**GOAL OF THE EXERCISE:** Would you please repeat exactly the entries below, starting at the line with "none -> red brick B3:C4 level 1" and ending at the line with "none -> yellow plate D5 level 1", and nothing outside that range? Leave out the pictures.

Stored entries
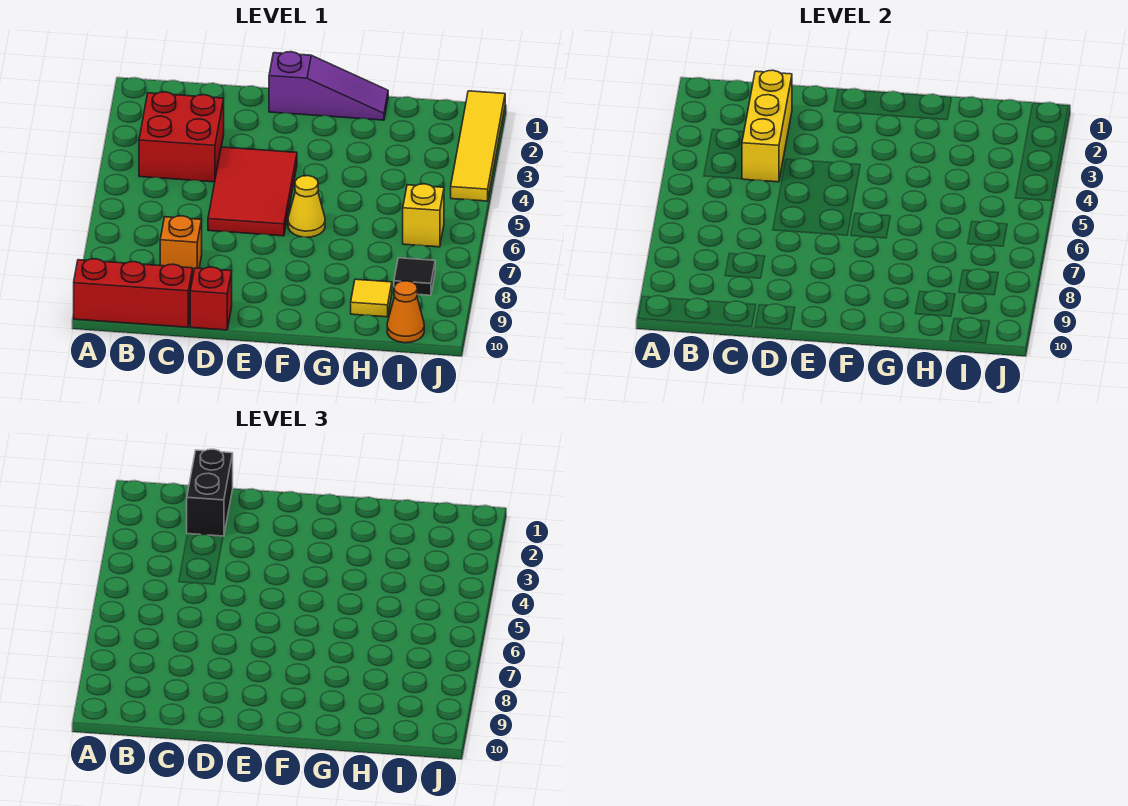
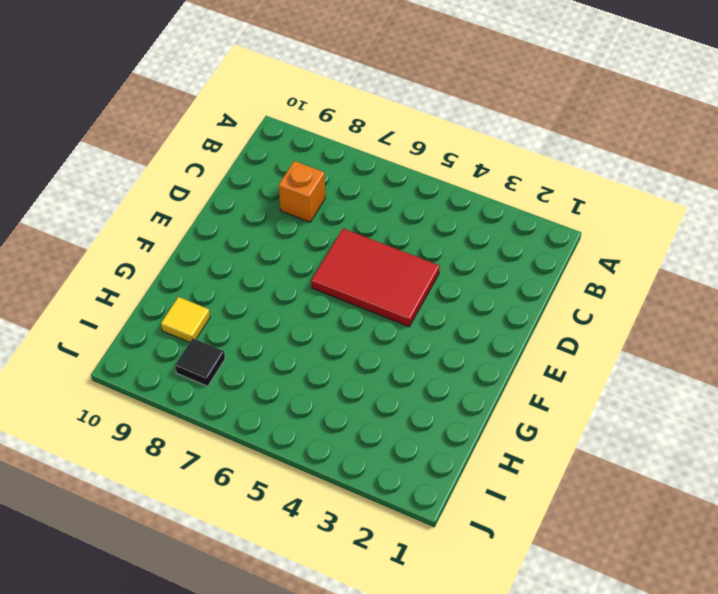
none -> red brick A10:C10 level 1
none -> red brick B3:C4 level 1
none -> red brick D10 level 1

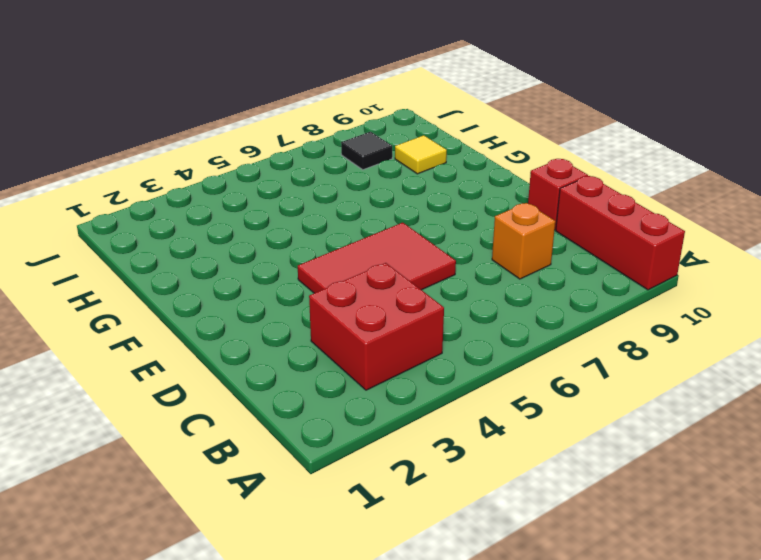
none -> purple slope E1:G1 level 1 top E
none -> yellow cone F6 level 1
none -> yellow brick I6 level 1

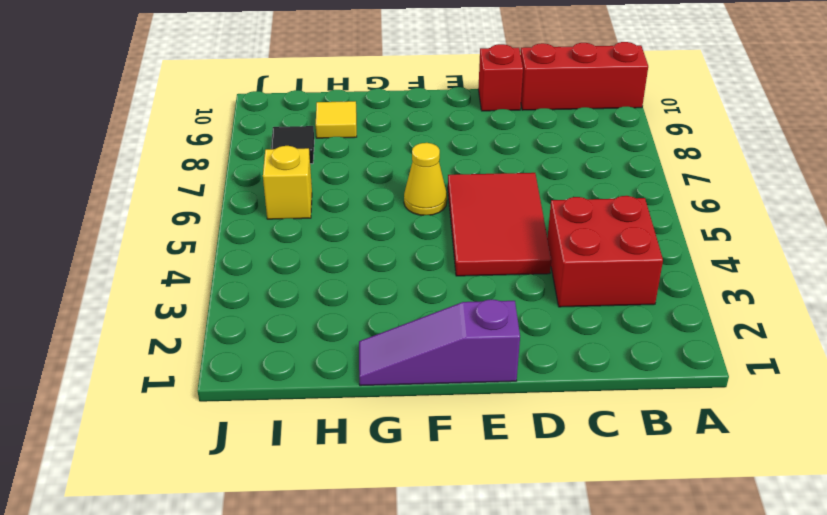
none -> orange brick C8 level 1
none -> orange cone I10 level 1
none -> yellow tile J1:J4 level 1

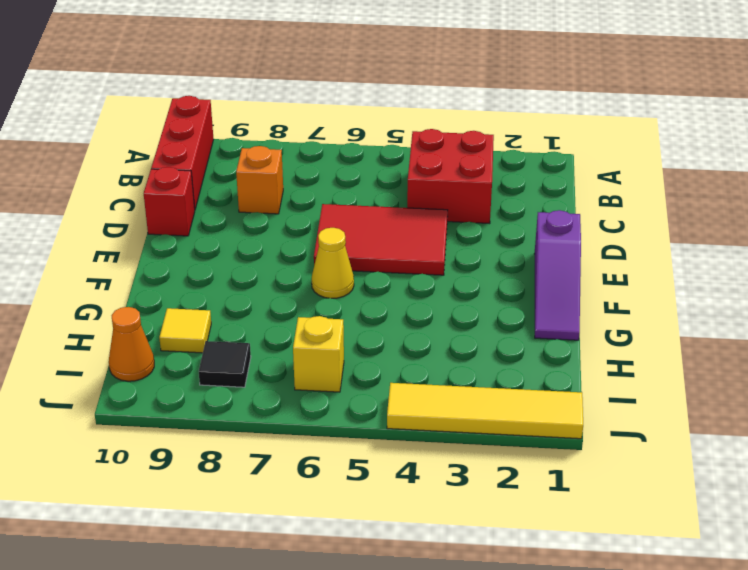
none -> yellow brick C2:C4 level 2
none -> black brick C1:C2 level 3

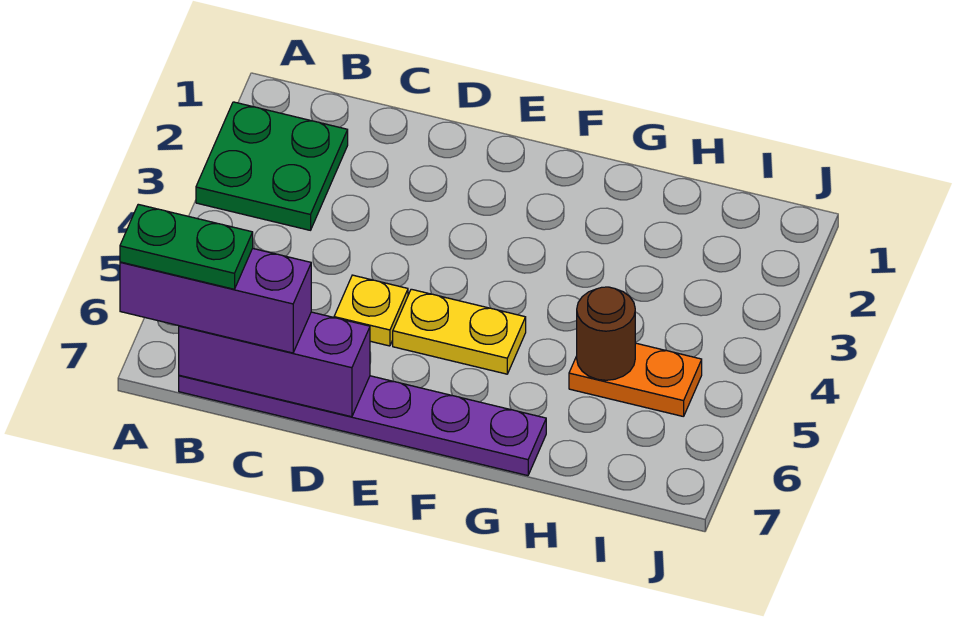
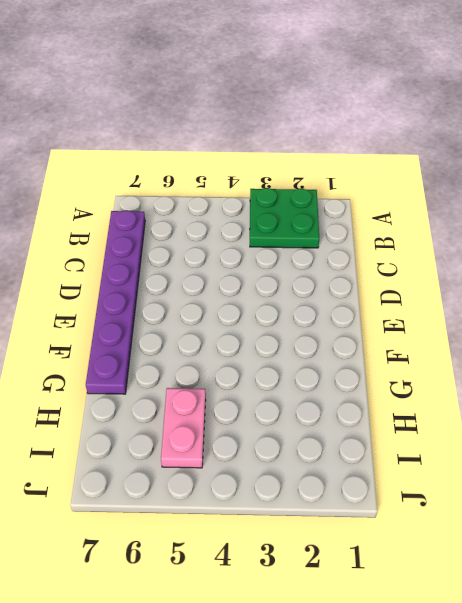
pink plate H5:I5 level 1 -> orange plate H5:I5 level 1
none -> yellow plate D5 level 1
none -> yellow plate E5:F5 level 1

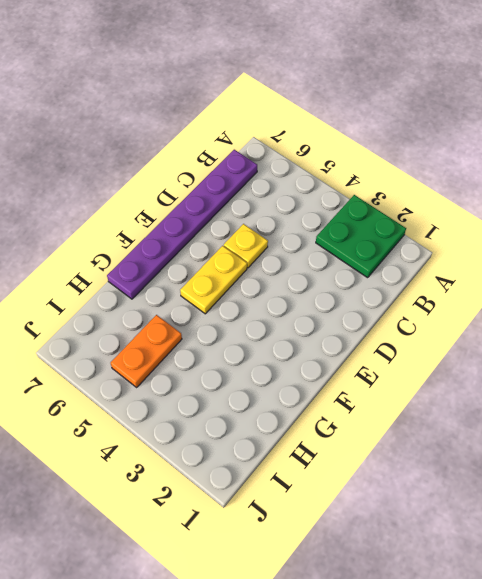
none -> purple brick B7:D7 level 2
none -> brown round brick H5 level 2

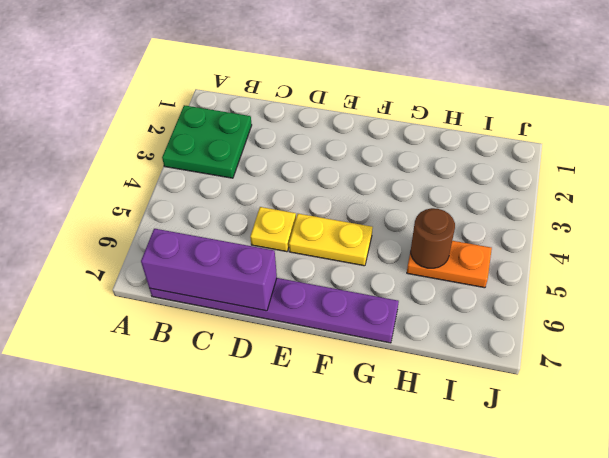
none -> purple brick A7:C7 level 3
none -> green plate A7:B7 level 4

---

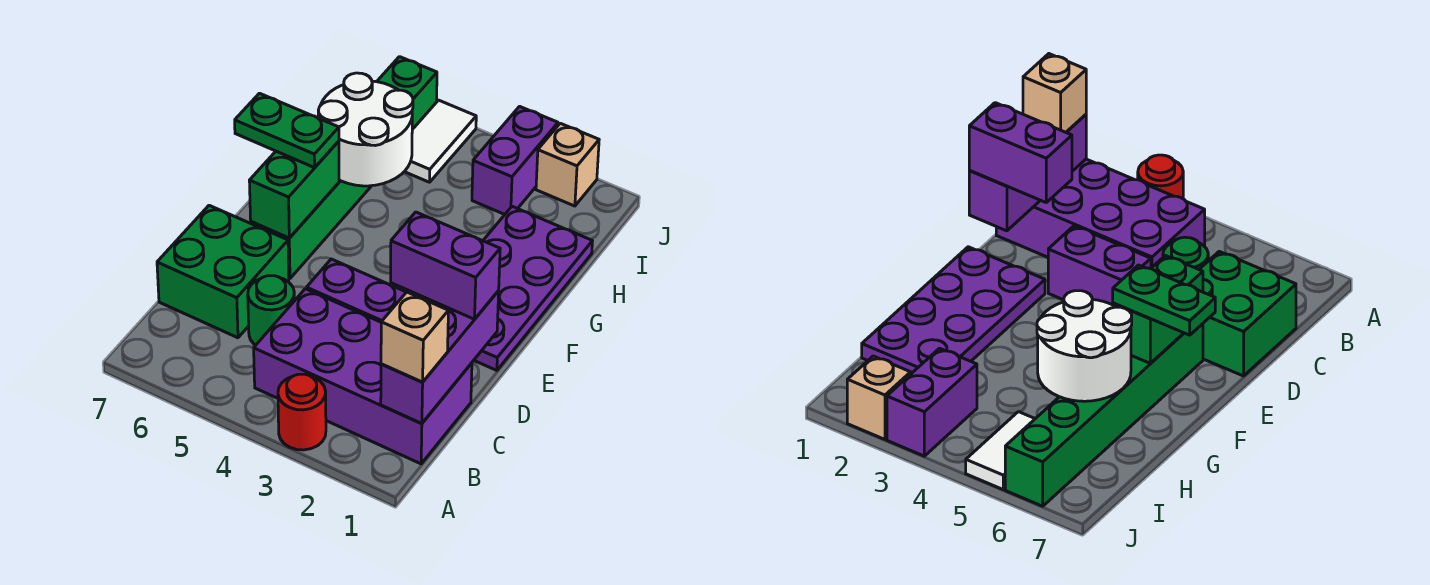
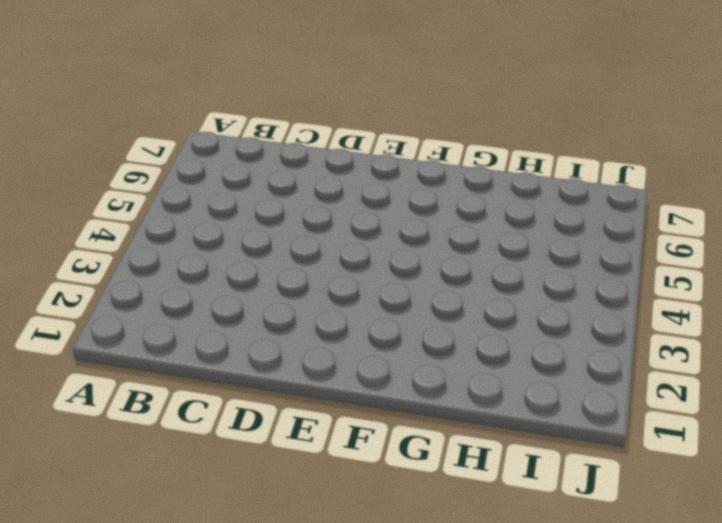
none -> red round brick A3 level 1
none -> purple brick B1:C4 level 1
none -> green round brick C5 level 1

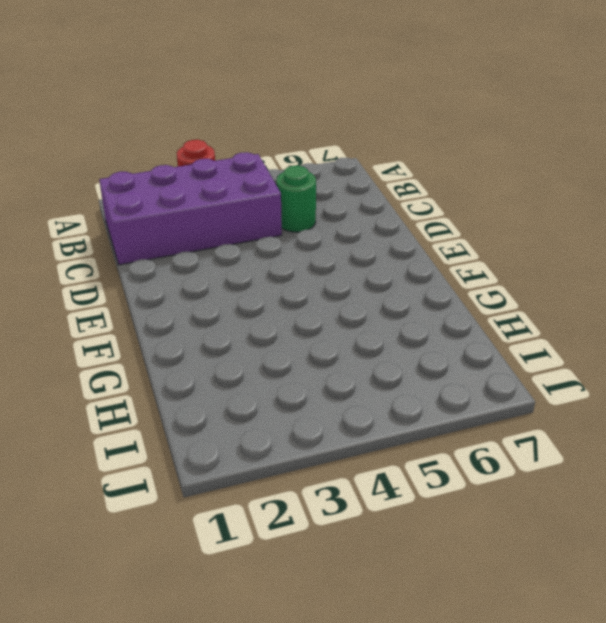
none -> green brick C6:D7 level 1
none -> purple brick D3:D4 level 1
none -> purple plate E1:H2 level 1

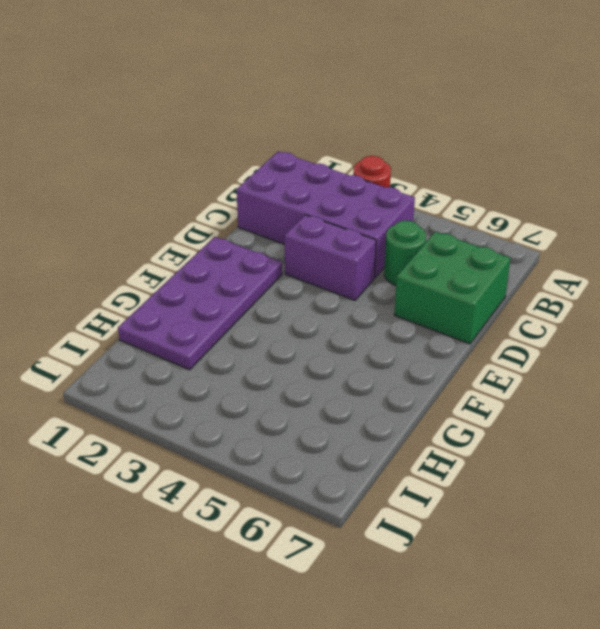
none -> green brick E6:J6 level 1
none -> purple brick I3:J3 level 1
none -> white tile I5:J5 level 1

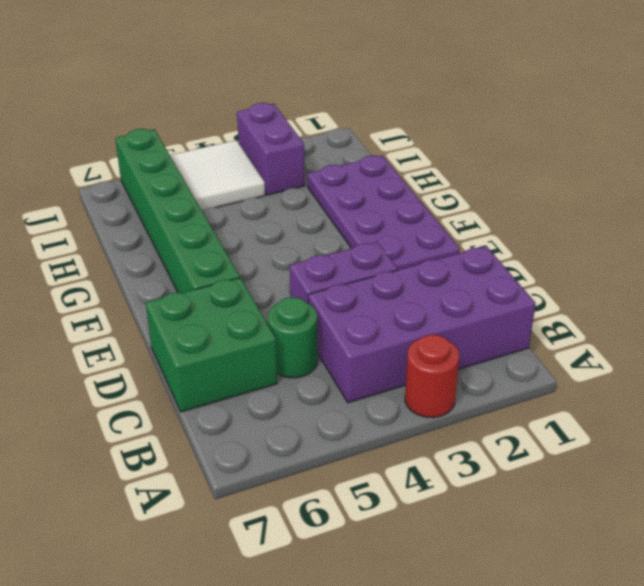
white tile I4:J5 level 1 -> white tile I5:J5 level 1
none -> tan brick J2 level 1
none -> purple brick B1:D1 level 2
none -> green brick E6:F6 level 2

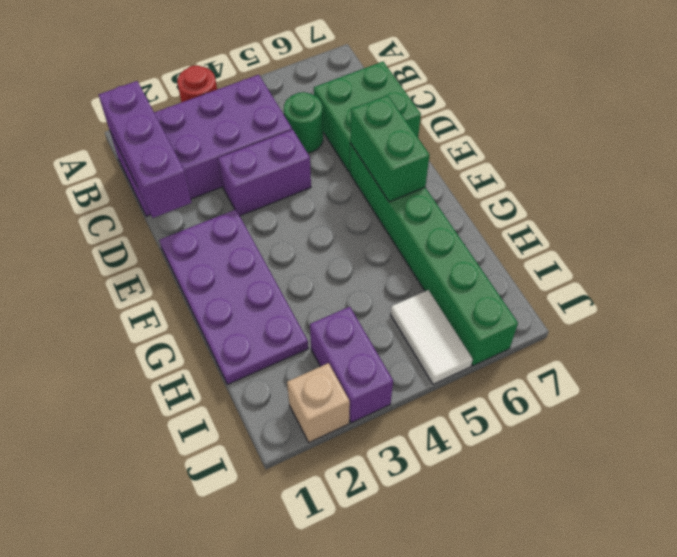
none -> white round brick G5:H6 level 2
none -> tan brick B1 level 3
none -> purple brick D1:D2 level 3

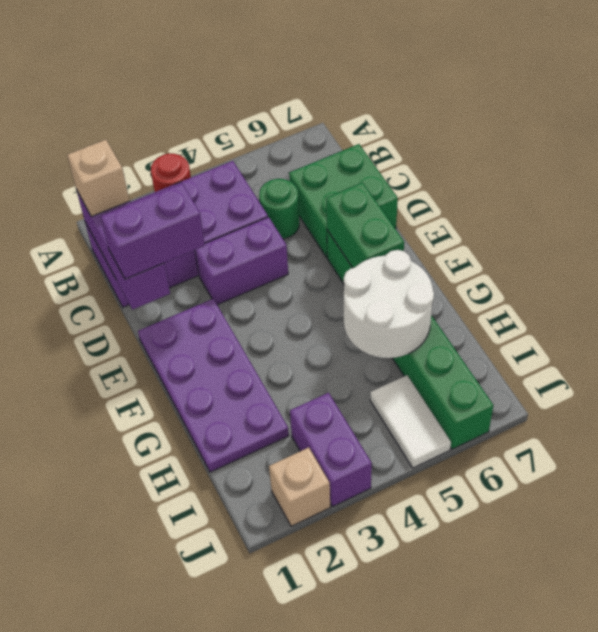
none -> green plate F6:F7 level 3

**YOUR SOLUTION:**
none -> red brick B3:C4 level 1
none -> red brick D10 level 1

none -> purple slope E1:G1 level 1 top E
none -> yellow cone F6 level 1
none -> yellow brick I6 level 1

none -> orange brick C8 level 1
none -> orange cone I10 level 1
none -> yellow tile J1:J4 level 1

none -> yellow brick C2:C4 level 2
none -> black brick C1:C2 level 3

pink plate H5:I5 level 1 -> orange plate H5:I5 level 1
none -> yellow plate D5 level 1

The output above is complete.